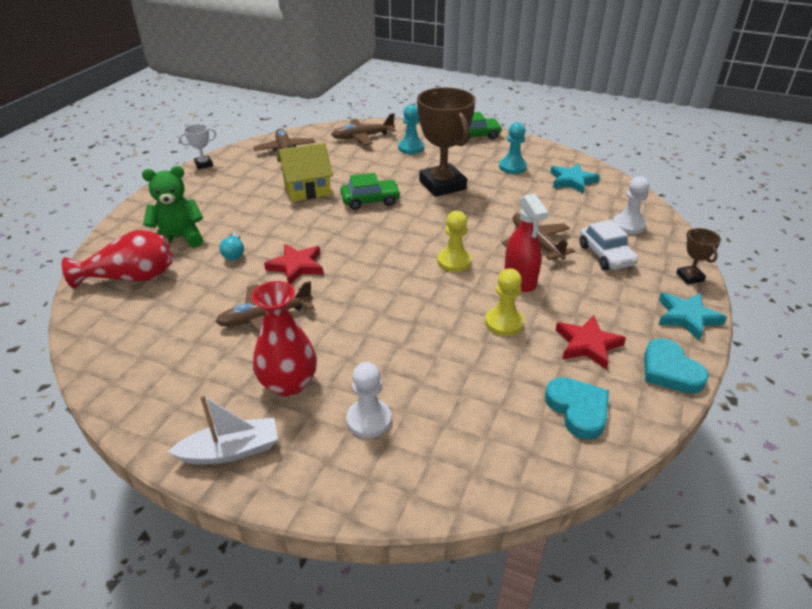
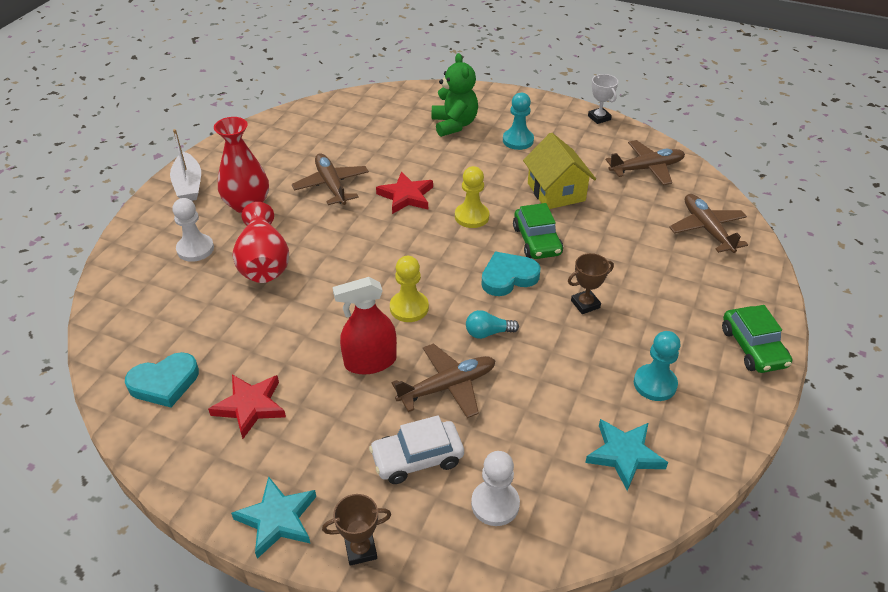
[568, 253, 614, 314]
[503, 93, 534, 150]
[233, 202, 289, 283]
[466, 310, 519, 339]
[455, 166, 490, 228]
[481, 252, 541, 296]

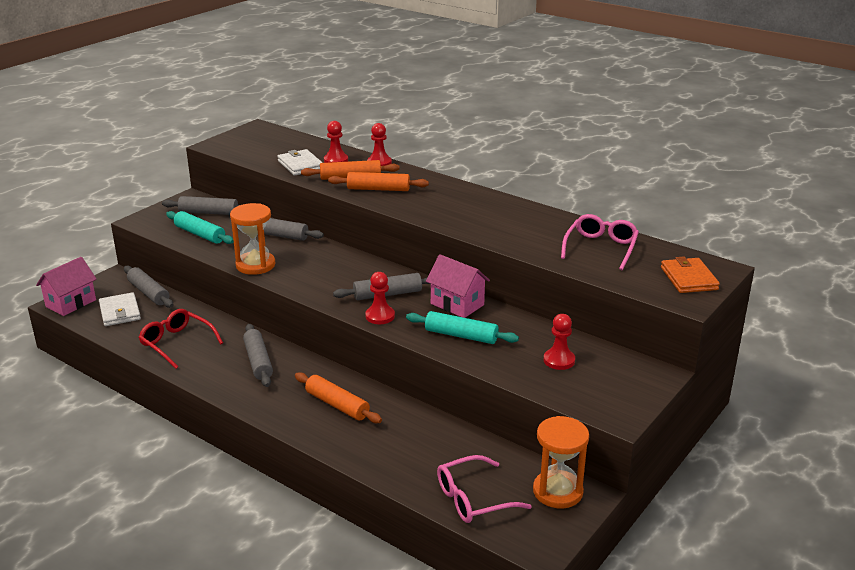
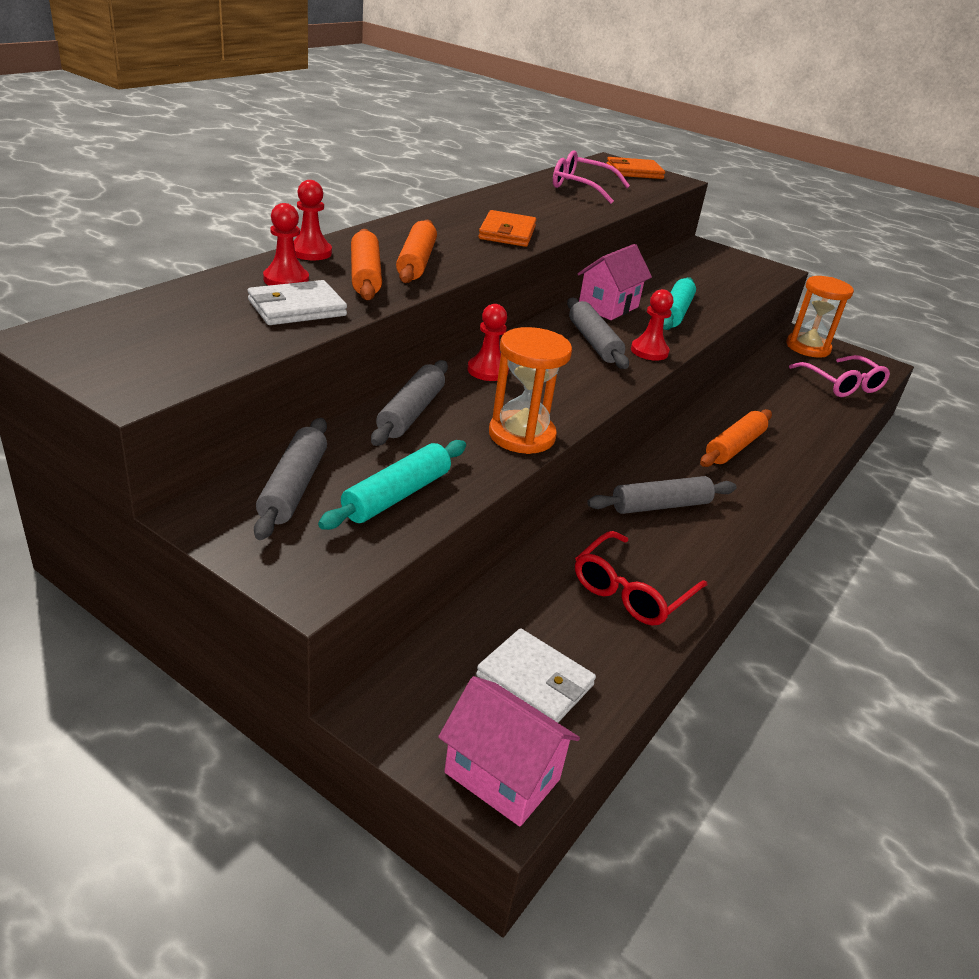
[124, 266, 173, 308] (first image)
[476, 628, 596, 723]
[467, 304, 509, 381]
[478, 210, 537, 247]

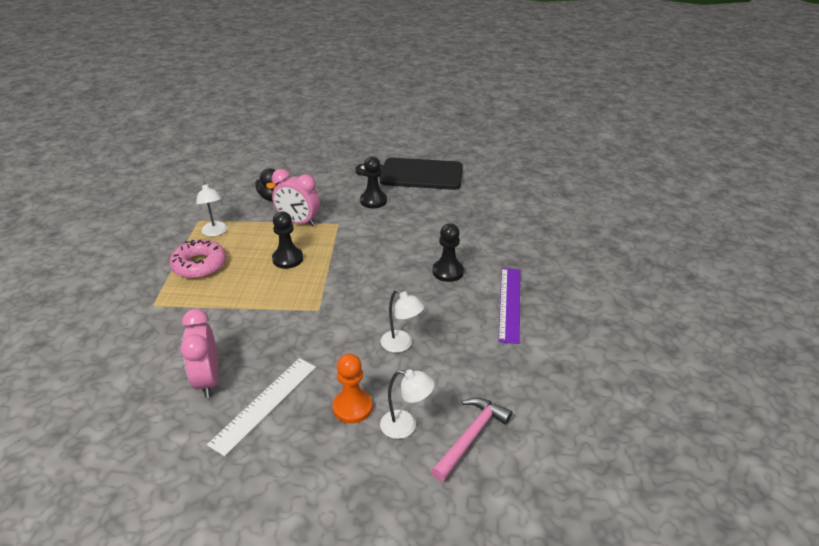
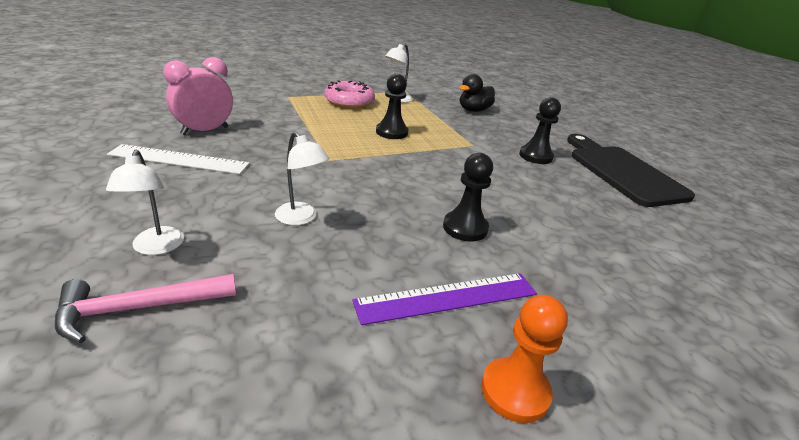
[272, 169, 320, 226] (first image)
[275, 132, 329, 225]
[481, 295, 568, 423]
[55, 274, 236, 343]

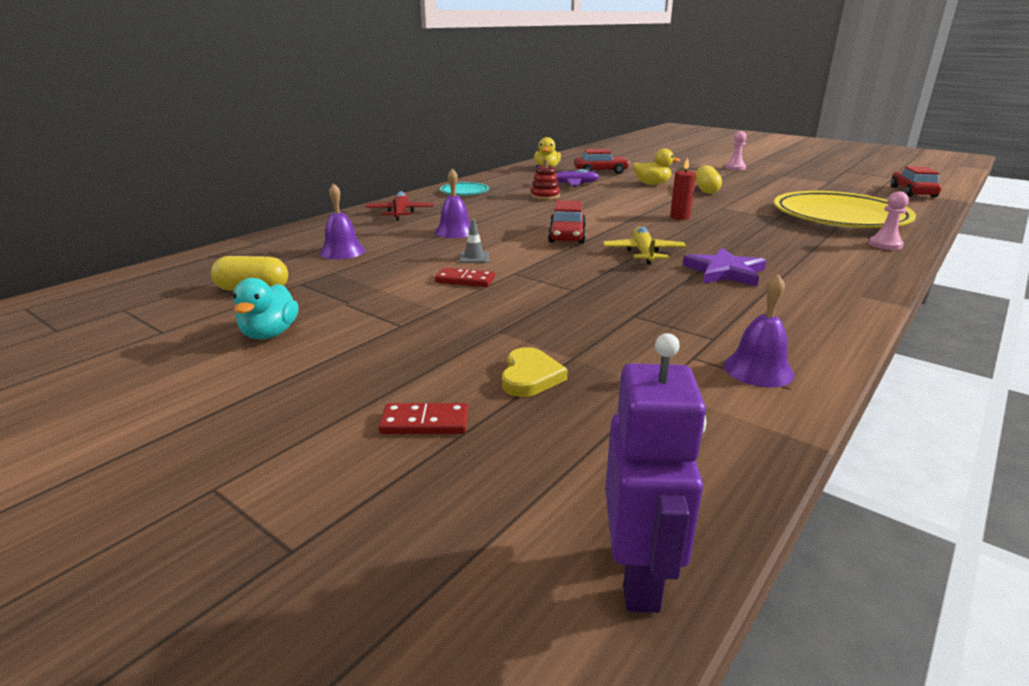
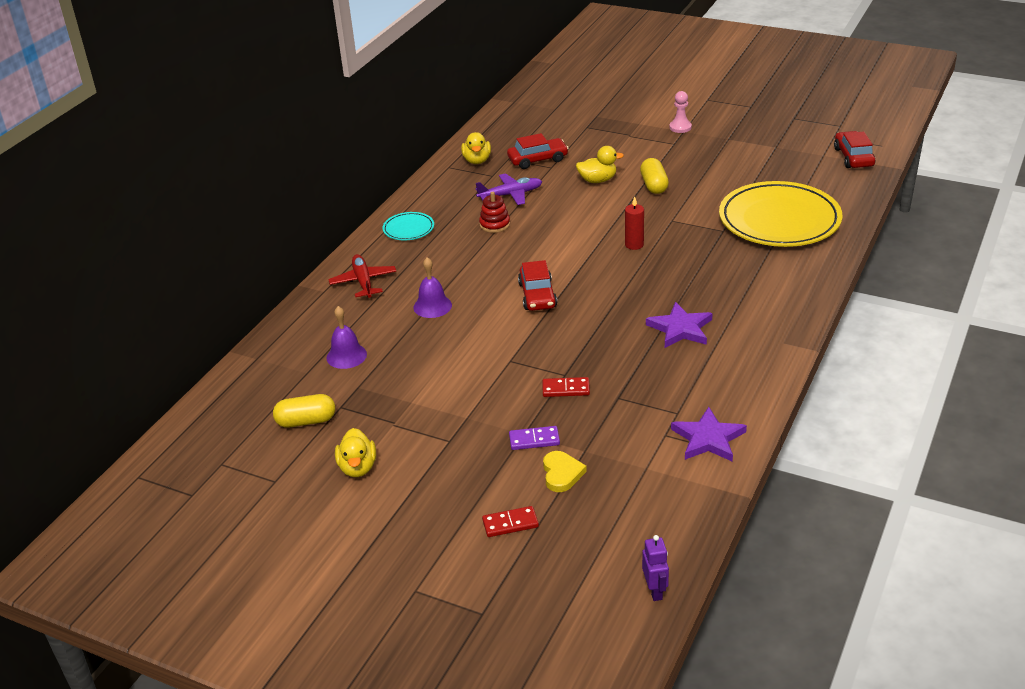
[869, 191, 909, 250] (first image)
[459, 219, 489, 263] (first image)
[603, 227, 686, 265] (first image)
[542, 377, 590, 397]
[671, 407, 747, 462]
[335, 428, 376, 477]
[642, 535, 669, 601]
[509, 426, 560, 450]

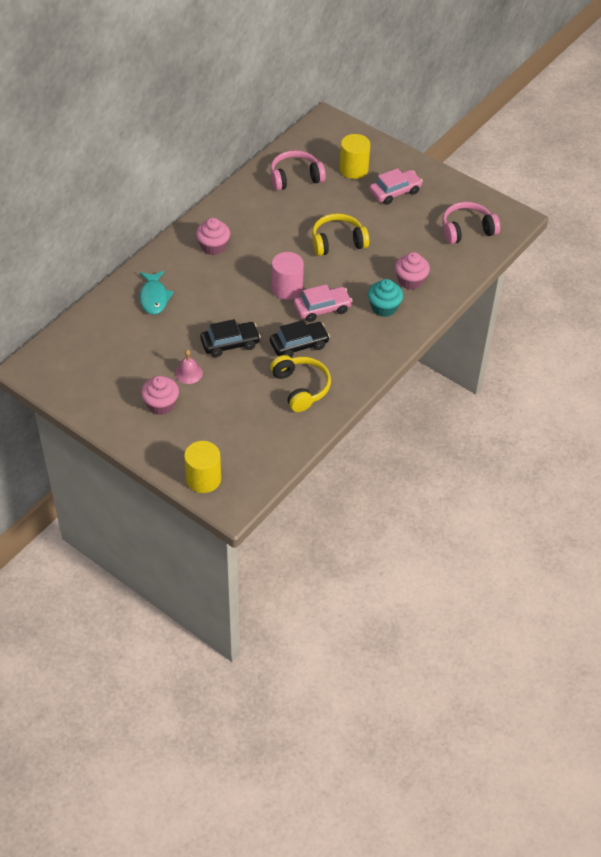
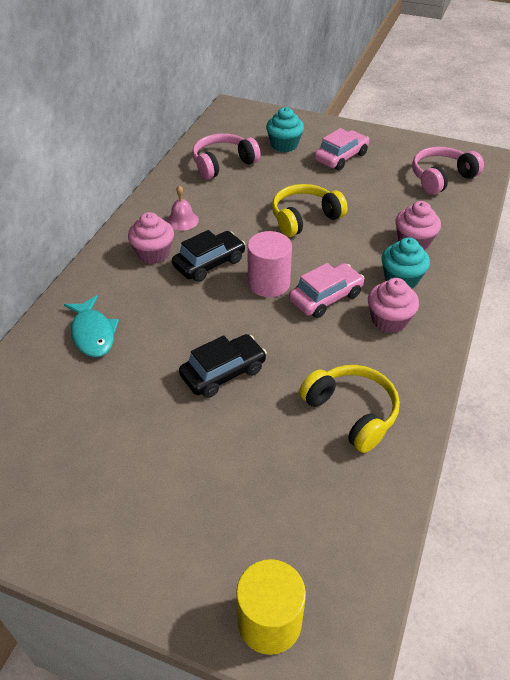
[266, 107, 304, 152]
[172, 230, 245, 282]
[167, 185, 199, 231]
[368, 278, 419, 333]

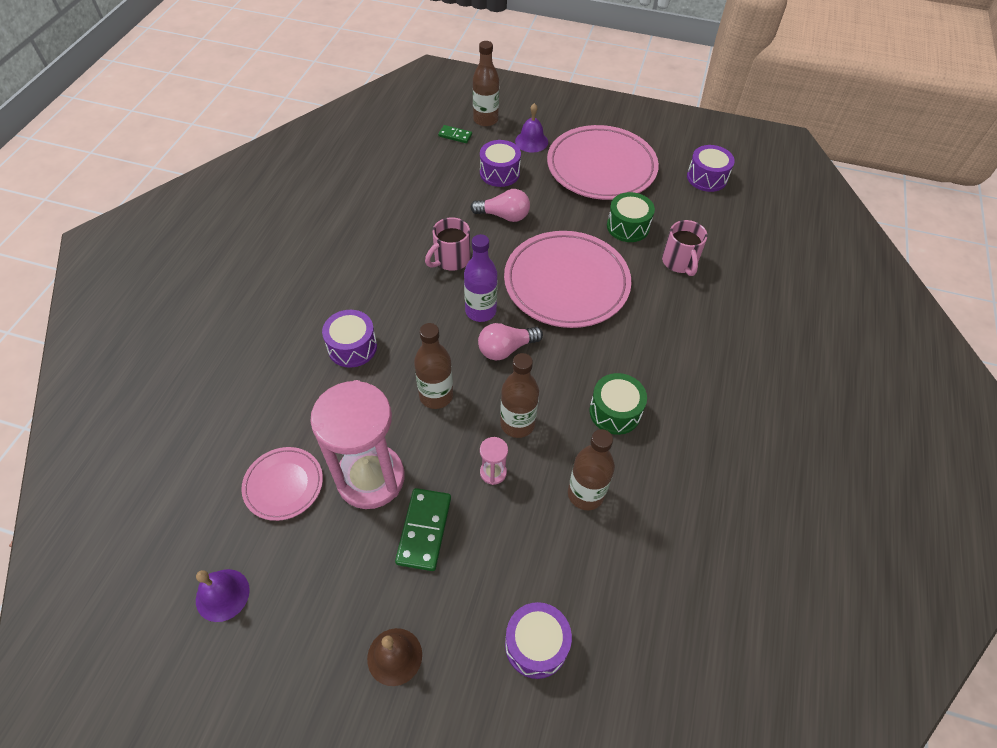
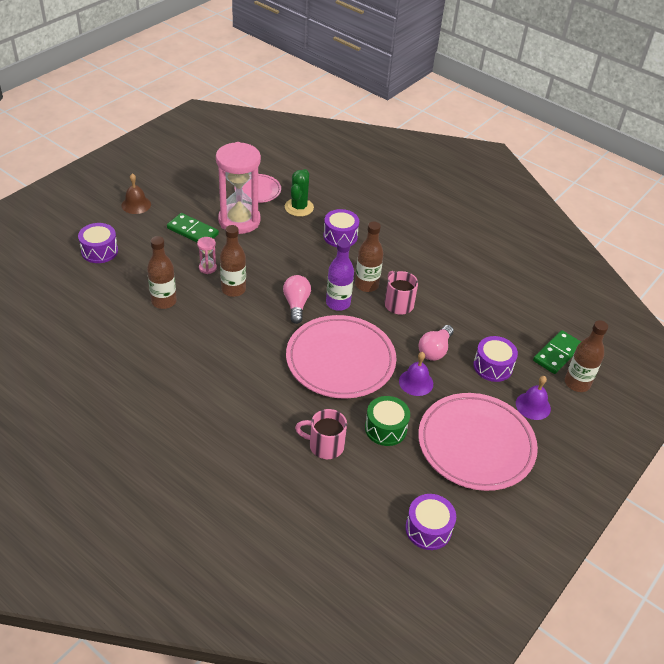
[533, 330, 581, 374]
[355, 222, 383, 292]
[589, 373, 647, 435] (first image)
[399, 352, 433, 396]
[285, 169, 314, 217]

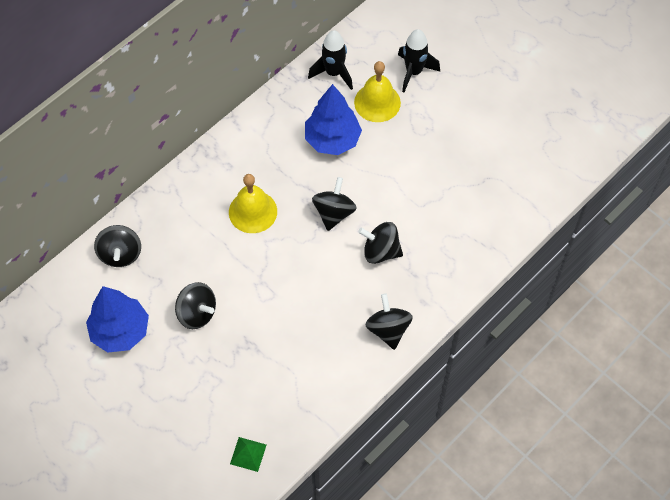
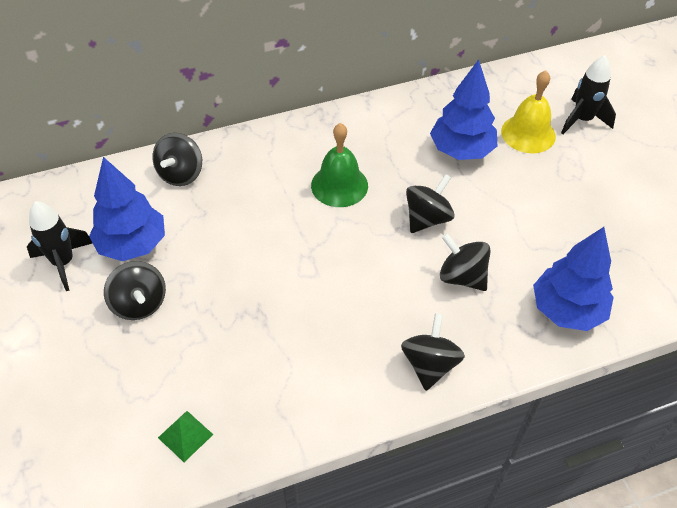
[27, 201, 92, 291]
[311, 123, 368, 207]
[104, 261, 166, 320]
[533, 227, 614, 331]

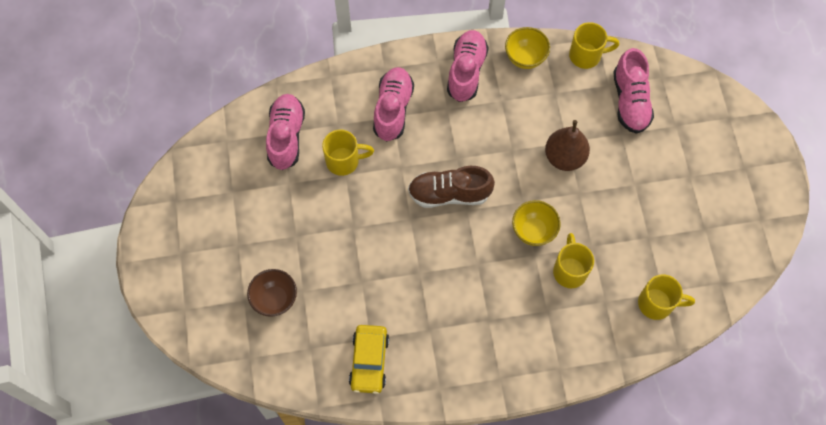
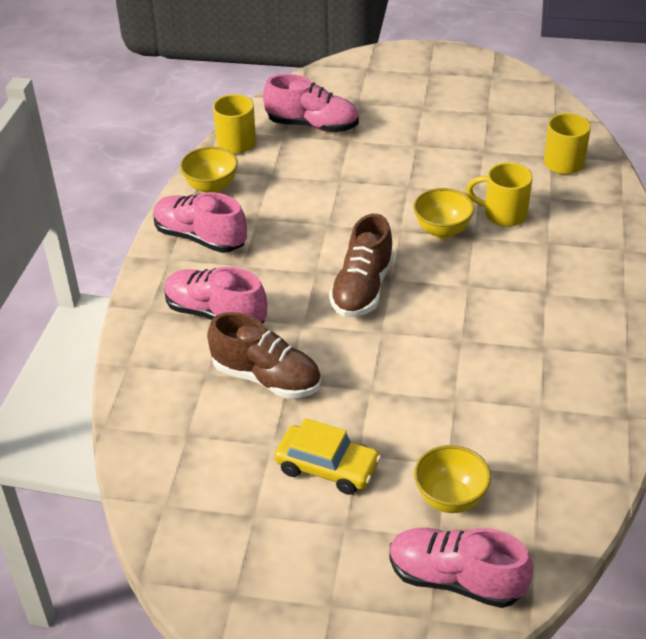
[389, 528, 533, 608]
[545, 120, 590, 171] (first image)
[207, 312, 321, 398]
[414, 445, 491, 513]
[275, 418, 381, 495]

■ ■ ■ ■ ■

* _Goal of the exercise_:
Reproduce all entries above exactly, minus the images.

* _Reply_:
[568, 253, 614, 314]
[503, 93, 534, 150]
[233, 202, 289, 283]
[466, 310, 519, 339]
[455, 166, 490, 228]
[481, 252, 541, 296]

[124, 266, 173, 308] (first image)
[476, 628, 596, 723]
[467, 304, 509, 381]
[478, 210, 537, 247]

[272, 169, 320, 226] (first image)
[275, 132, 329, 225]
[481, 295, 568, 423]
[55, 274, 236, 343]

[869, 191, 909, 250] (first image)
[459, 219, 489, 263] (first image)
[603, 227, 686, 265] (first image)
[542, 377, 590, 397]
[671, 407, 747, 462]
[335, 428, 376, 477]
[642, 535, 669, 601]
[509, 426, 560, 450]

[266, 107, 304, 152]
[172, 230, 245, 282]
[167, 185, 199, 231]
[368, 278, 419, 333]

[533, 330, 581, 374]
[355, 222, 383, 292]
[589, 373, 647, 435] (first image)
[399, 352, 433, 396]
[285, 169, 314, 217]

[27, 201, 92, 291]
[311, 123, 368, 207]
[104, 261, 166, 320]
[533, 227, 614, 331]

[389, 528, 533, 608]
[545, 120, 590, 171] (first image)
[207, 312, 321, 398]
[414, 445, 491, 513]
[275, 418, 381, 495]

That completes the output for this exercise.